Raw data:
-------------------------

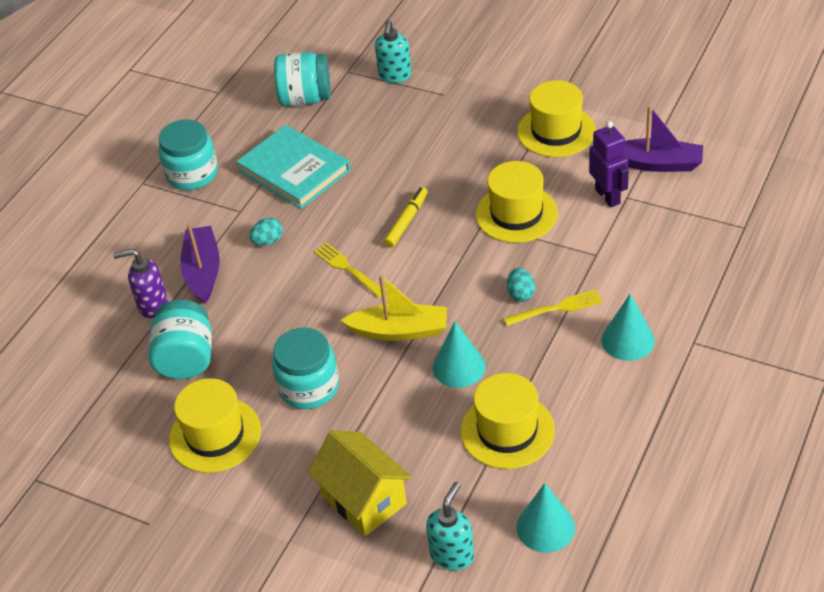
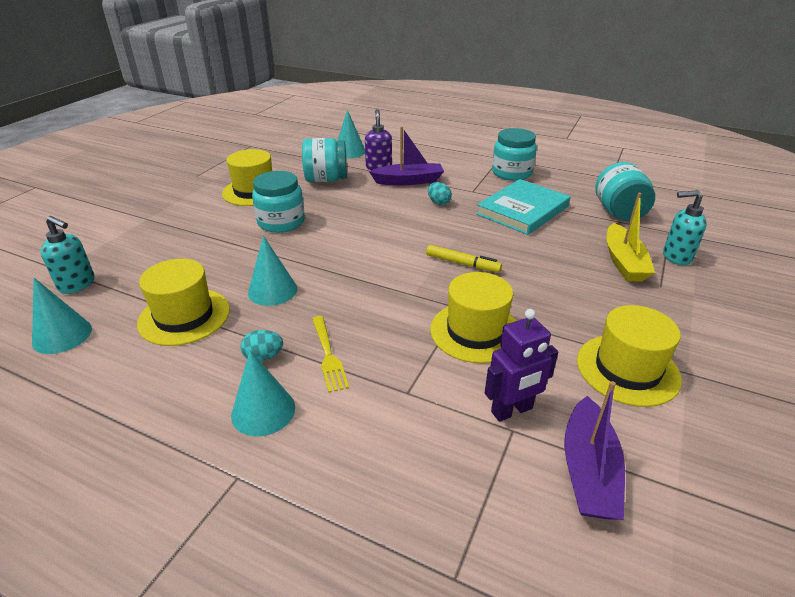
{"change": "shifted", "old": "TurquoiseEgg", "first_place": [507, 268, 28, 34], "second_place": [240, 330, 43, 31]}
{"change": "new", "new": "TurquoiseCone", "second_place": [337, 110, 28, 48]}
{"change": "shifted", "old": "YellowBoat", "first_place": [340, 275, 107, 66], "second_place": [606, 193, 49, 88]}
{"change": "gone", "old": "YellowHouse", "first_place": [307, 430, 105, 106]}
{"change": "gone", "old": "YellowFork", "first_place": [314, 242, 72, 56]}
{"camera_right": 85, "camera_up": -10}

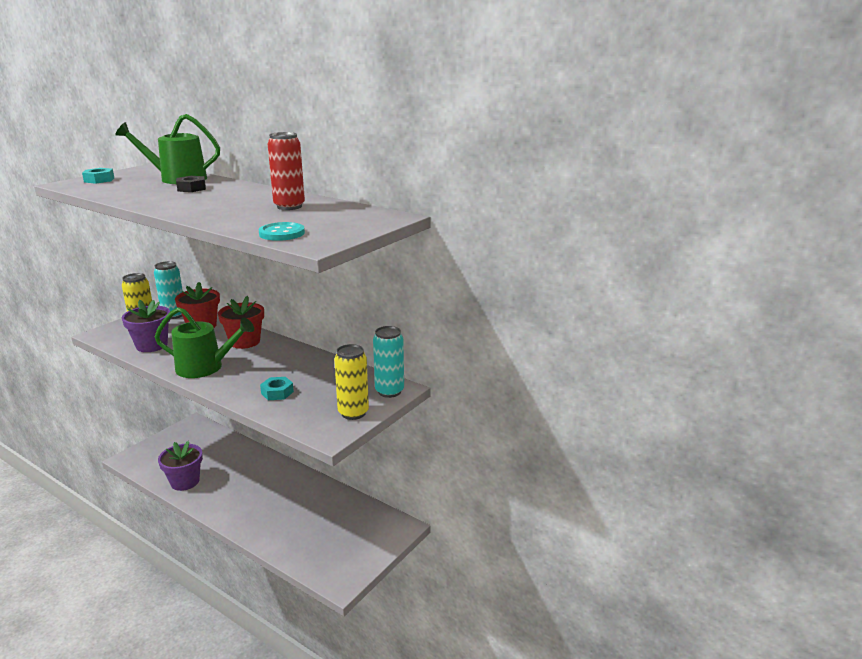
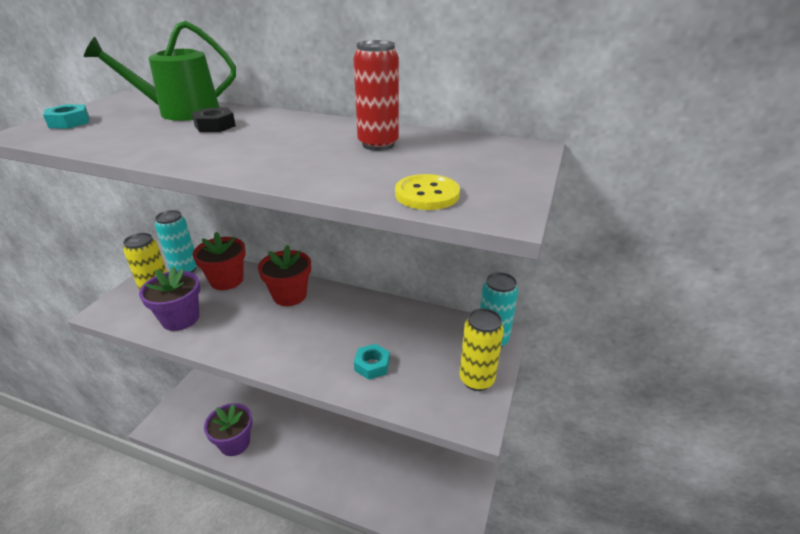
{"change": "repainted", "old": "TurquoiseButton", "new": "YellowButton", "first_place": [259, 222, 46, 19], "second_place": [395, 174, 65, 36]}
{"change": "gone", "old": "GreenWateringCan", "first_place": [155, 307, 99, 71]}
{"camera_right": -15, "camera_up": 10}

-------------------------

Requirement: Word for word, give the listing above again, but drop any pictures.

Written answer:
{"change": "shifted", "old": "TurquoiseEgg", "first_place": [507, 268, 28, 34], "second_place": [240, 330, 43, 31]}
{"change": "new", "new": "TurquoiseCone", "second_place": [337, 110, 28, 48]}
{"change": "shifted", "old": "YellowBoat", "first_place": [340, 275, 107, 66], "second_place": [606, 193, 49, 88]}
{"change": "gone", "old": "YellowHouse", "first_place": [307, 430, 105, 106]}
{"change": "gone", "old": "YellowFork", "first_place": [314, 242, 72, 56]}
{"camera_right": 85, "camera_up": -10}

{"change": "repainted", "old": "TurquoiseButton", "new": "YellowButton", "first_place": [259, 222, 46, 19], "second_place": [395, 174, 65, 36]}
{"change": "gone", "old": "GreenWateringCan", "first_place": [155, 307, 99, 71]}
{"camera_right": -15, "camera_up": 10}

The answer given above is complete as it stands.